◆ TO DO
Transcribe the entries exactly as they stand below, passing over any picture.

================================

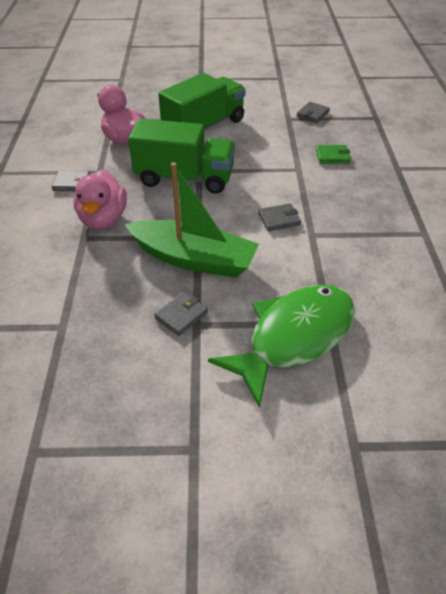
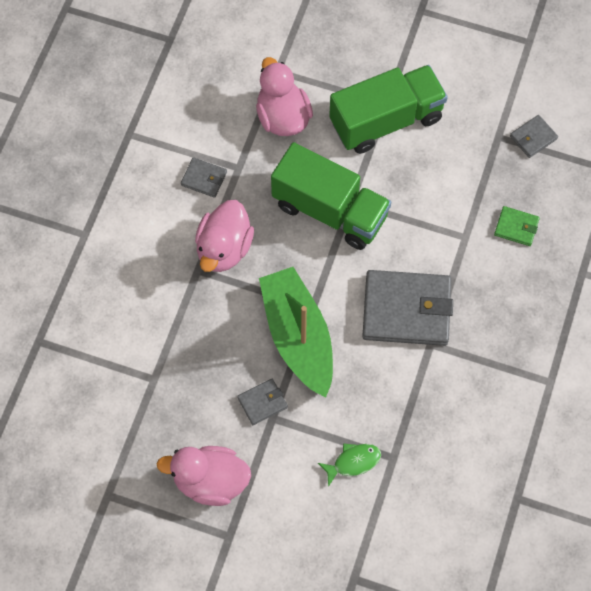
camera: 20 degrees right, 20 degrees up
(152, 400) = (210, 481): none -> pink duck
(194, 259) = (298, 337): green boat -> green boat turned 150 degrees counterclockwise
(279, 219) = (406, 310): grey wallet -> grey wallet, size x2.17
(294, 337) = (353, 462): green fish -> green fish, size x0.41

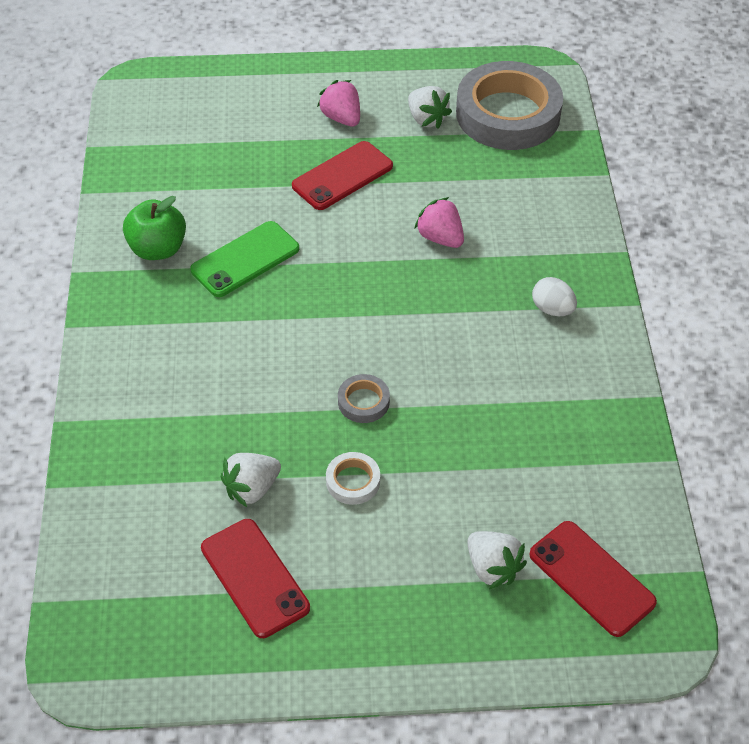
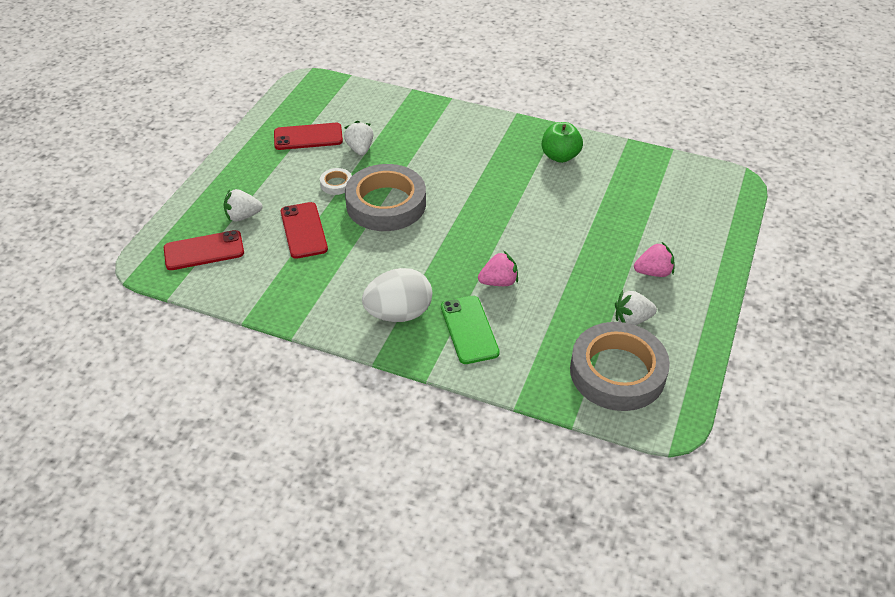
camera: 115 degrees right, 5 degrees down
(245, 259) = (530, 188): green phone -> green phone (469, 330)
(342, 176) = (587, 253): red phone -> red phone (303, 230)
(363, 402) = (386, 204): grey tape -> grey tape, size x2.43
(552, 309) = (399, 313): white egg -> white egg, size x1.92

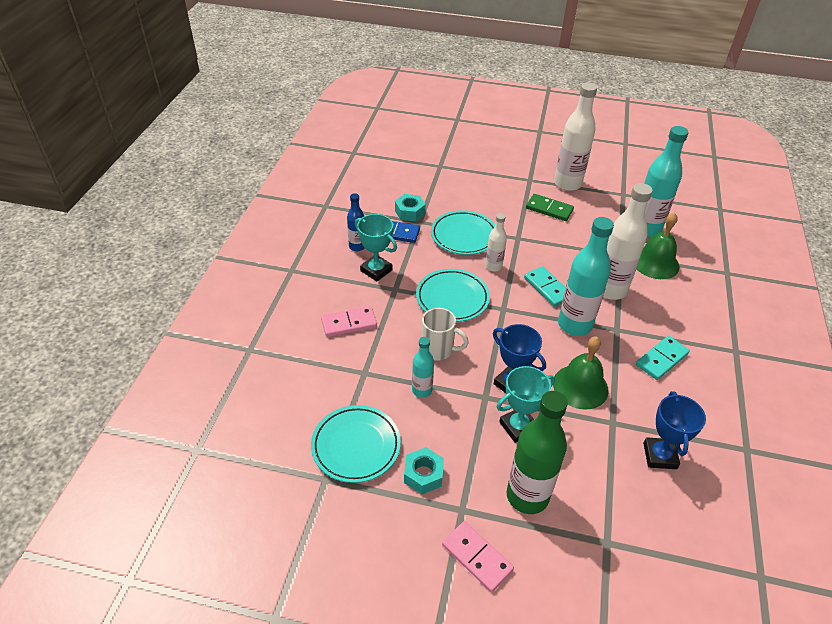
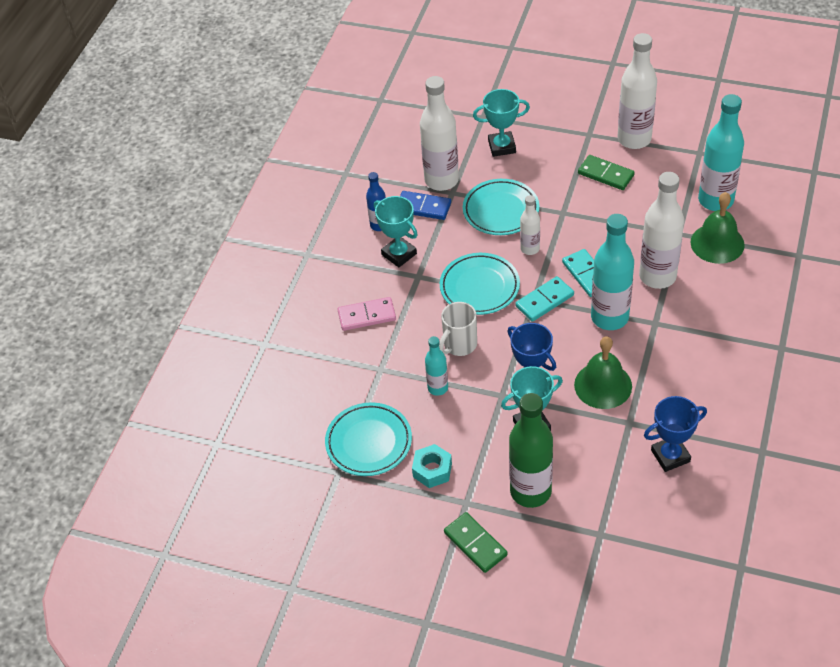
camera: 10 degrees right, 5 degrees up
(409, 212) = (441, 180): turquoise nut -> white bottle
(438, 350) = (459, 345): white mug -> white mug turned 105 degrees clockwise
(458, 188) = (502, 147): none -> turquoise trophy
(476, 557) = (475, 544): pink domino -> green domino
(659, 456) = (670, 456): blue trophy -> blue trophy turned 60 degrees clockwise
(662, 359) = (697, 357): turquoise domino -> turquoise domino (544, 301)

================================

◆ REPLY TO THE EXERCISE
camera: 20 degrees right, 20 degrees up
(152, 400) = (210, 481): none -> pink duck
(194, 259) = (298, 337): green boat -> green boat turned 150 degrees counterclockwise
(279, 219) = (406, 310): grey wallet -> grey wallet, size x2.17
(294, 337) = (353, 462): green fish -> green fish, size x0.41

camera: 115 degrees right, 5 degrees down
(245, 259) = (530, 188): green phone -> green phone (469, 330)
(342, 176) = (587, 253): red phone -> red phone (303, 230)
(363, 402) = (386, 204): grey tape -> grey tape, size x2.43
(552, 309) = (399, 313): white egg -> white egg, size x1.92

camera: 10 degrees right, 5 degrees up
(409, 212) = (441, 180): turquoise nut -> white bottle
(438, 350) = (459, 345): white mug -> white mug turned 105 degrees clockwise
(458, 188) = (502, 147): none -> turquoise trophy
(476, 557) = (475, 544): pink domino -> green domino
(659, 456) = (670, 456): blue trophy -> blue trophy turned 60 degrees clockwise
(662, 359) = (697, 357): turquoise domino -> turquoise domino (544, 301)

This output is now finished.